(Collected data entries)
-- Opening Marker --
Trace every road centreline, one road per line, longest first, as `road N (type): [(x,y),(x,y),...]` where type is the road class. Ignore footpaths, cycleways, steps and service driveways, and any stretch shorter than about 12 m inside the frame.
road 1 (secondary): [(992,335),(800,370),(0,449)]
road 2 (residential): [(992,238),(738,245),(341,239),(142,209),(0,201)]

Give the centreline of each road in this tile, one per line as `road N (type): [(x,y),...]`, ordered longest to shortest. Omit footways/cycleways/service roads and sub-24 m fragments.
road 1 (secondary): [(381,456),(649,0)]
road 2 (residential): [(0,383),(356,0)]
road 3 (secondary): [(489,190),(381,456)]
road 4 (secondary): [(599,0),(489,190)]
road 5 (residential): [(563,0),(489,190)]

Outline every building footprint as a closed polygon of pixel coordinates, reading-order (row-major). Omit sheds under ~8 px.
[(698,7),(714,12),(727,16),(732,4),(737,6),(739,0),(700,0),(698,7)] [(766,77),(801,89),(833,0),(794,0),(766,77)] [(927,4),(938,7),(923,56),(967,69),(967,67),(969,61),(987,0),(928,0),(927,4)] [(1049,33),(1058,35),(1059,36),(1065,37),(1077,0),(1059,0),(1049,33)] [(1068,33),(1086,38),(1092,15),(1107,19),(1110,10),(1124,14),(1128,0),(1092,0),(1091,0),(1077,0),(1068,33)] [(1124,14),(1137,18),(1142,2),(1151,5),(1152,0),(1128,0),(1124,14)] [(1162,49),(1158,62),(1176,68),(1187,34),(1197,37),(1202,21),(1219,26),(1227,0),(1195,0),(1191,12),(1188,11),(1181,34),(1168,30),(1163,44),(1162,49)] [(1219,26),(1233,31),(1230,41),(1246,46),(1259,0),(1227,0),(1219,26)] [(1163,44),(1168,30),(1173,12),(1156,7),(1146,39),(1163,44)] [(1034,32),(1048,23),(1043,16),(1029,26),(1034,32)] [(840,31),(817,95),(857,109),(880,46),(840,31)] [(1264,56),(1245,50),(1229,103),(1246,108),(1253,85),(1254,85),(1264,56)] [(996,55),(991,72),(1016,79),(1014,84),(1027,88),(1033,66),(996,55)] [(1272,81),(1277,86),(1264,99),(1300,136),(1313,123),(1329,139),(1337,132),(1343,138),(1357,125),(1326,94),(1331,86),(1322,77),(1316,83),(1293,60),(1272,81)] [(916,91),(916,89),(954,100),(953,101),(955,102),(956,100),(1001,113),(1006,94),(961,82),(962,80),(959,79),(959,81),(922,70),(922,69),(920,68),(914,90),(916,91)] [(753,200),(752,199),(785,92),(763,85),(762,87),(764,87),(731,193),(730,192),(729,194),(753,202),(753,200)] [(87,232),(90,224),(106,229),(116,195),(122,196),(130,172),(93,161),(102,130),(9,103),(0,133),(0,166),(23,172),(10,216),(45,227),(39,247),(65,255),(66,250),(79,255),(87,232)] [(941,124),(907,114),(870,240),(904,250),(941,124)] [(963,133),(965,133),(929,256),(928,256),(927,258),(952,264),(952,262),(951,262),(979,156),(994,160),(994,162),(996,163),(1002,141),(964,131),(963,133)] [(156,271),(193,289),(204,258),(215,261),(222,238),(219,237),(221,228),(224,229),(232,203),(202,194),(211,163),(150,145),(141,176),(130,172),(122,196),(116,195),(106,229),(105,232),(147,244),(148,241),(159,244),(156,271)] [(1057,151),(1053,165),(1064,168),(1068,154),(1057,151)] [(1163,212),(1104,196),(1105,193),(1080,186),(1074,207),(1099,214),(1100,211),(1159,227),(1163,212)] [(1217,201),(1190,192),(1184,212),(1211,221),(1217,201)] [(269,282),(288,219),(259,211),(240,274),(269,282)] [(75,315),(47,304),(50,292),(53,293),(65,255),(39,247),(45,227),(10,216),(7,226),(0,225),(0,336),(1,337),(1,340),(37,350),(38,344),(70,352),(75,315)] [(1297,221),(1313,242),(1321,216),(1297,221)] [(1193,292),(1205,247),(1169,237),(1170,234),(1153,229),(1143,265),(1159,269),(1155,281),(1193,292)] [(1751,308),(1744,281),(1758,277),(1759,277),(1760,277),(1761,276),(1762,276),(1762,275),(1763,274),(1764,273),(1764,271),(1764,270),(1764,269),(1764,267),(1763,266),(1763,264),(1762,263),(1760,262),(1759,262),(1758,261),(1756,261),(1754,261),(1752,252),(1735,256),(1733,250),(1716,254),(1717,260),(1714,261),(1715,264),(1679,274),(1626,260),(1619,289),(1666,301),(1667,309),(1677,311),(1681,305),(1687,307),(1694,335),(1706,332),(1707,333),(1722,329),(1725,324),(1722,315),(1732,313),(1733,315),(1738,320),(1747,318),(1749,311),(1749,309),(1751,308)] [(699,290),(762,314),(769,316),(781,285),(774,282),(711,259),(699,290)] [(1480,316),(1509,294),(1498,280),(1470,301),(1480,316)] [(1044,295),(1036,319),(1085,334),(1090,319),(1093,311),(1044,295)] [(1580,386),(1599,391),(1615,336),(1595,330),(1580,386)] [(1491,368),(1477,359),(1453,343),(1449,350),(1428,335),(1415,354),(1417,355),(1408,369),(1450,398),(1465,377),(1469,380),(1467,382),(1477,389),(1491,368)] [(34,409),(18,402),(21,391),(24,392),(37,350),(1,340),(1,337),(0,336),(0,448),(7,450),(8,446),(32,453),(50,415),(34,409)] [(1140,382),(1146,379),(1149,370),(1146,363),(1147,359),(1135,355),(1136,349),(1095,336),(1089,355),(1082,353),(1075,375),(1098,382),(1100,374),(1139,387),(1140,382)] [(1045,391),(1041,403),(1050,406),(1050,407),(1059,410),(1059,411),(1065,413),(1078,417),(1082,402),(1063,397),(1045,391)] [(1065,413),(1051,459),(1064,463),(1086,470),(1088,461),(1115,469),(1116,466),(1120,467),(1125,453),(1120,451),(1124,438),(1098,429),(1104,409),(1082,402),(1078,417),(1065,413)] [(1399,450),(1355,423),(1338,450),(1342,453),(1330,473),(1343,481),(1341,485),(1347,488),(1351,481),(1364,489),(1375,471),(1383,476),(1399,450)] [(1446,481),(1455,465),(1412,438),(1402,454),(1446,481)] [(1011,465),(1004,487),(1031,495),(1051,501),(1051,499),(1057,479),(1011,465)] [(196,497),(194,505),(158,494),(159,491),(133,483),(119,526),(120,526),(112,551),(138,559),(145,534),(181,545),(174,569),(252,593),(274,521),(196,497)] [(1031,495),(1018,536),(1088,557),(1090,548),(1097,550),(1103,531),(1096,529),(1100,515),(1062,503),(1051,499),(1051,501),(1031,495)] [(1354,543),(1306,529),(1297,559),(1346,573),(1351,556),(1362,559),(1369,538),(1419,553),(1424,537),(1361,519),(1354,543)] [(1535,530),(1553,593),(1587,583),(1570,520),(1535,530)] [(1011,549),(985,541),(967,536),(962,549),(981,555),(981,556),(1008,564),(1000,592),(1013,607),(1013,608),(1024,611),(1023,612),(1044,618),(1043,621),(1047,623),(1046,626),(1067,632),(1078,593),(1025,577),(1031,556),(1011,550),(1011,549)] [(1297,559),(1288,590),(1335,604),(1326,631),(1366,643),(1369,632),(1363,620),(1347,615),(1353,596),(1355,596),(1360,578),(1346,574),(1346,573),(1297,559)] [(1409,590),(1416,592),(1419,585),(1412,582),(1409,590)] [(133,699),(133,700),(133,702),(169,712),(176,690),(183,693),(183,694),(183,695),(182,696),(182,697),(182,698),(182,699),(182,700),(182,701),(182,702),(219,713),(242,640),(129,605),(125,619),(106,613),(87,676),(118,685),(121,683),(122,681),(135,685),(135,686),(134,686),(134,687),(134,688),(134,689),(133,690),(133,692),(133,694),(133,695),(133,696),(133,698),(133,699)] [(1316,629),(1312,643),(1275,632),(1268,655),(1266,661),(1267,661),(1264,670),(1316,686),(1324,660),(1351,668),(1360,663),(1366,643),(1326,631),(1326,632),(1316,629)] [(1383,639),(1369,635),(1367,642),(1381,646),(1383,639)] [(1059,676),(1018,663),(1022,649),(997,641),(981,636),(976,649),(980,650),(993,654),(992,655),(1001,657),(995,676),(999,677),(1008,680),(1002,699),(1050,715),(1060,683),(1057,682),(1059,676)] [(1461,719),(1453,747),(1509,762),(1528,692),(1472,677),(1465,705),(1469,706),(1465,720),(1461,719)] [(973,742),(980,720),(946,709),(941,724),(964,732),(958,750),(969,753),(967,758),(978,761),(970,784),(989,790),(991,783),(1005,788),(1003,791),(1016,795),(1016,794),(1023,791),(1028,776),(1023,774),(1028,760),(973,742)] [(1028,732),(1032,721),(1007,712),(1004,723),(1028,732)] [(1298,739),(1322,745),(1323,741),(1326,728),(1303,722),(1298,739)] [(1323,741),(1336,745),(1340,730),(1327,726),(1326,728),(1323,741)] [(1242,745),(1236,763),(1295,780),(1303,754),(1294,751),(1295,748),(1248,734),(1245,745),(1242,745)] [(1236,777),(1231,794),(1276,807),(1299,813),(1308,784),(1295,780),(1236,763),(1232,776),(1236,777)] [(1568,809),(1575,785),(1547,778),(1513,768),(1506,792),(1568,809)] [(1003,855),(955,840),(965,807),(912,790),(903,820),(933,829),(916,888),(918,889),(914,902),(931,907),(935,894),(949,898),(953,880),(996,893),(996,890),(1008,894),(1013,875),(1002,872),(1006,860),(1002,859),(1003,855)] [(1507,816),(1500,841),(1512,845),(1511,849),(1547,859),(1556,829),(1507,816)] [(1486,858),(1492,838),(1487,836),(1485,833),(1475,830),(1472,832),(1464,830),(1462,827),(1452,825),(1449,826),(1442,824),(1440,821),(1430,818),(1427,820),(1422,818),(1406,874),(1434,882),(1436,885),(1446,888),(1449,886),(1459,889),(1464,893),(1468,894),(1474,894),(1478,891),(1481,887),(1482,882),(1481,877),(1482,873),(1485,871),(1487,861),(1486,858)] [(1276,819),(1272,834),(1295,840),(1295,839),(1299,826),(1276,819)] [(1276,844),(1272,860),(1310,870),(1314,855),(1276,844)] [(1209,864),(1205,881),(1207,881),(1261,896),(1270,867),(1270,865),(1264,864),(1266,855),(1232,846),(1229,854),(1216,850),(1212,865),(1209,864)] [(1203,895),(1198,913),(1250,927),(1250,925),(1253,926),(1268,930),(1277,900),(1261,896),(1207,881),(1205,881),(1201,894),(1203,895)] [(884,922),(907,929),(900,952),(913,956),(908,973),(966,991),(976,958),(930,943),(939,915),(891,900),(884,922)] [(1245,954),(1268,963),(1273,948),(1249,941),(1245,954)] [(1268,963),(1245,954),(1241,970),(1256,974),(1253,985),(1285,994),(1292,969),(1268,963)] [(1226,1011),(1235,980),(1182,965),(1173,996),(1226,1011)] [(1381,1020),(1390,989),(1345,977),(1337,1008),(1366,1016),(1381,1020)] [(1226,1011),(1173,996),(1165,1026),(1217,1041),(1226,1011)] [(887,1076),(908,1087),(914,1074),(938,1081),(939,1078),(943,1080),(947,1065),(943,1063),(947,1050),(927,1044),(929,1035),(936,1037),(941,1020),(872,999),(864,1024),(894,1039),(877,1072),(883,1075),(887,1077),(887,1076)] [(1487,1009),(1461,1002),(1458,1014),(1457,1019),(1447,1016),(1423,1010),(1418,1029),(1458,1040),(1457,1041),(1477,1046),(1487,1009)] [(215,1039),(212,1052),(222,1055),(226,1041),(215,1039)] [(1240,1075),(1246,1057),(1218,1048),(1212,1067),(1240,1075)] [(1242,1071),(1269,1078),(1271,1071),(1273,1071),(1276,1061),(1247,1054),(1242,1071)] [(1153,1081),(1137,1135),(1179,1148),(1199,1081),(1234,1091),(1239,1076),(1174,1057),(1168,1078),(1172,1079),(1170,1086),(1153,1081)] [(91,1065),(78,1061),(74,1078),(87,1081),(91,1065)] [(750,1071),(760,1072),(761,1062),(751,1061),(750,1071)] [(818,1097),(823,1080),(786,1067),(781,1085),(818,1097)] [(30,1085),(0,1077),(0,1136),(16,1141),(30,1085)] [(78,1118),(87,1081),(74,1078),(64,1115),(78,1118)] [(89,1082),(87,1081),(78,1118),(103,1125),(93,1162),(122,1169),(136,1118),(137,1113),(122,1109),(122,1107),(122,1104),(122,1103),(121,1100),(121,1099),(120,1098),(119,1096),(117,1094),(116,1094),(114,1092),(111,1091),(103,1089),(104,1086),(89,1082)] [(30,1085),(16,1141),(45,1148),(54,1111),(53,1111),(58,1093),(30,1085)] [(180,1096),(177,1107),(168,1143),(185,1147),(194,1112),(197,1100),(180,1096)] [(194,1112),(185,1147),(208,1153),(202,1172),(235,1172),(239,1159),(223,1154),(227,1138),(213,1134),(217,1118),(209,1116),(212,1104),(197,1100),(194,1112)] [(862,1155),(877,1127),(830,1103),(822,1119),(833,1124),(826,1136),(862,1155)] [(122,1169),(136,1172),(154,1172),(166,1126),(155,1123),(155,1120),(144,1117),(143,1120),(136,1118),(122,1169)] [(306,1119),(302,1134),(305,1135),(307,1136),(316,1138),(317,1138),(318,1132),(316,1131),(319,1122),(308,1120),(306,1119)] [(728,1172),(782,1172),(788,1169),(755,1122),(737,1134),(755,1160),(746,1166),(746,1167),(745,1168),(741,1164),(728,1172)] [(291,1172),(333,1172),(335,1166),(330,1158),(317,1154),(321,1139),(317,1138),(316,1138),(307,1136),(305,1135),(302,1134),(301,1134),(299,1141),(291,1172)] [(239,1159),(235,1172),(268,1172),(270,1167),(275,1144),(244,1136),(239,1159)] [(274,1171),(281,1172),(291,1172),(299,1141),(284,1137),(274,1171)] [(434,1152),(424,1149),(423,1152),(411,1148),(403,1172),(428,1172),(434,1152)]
-- Closing Marker --
[WORK REQUEST]
Reproduce each line of the records in which "type" appears.

[RESULT FOR THIS EXERCISE]
Trace every road centreline, one road per line, longest first, as `road N (type): [(x,y),(x,y),...]` where type is the road class. Ignore footpaths, cycleways, steps and service driveways, and any stretch shorter than about 12 m inside the frame.
Give the centreline of each road in this tile, one per line as `road N (type): [(x,y),...]`, ordered longest to shortest. Omit footways/cycleways/service roads and sub-24 m fragments.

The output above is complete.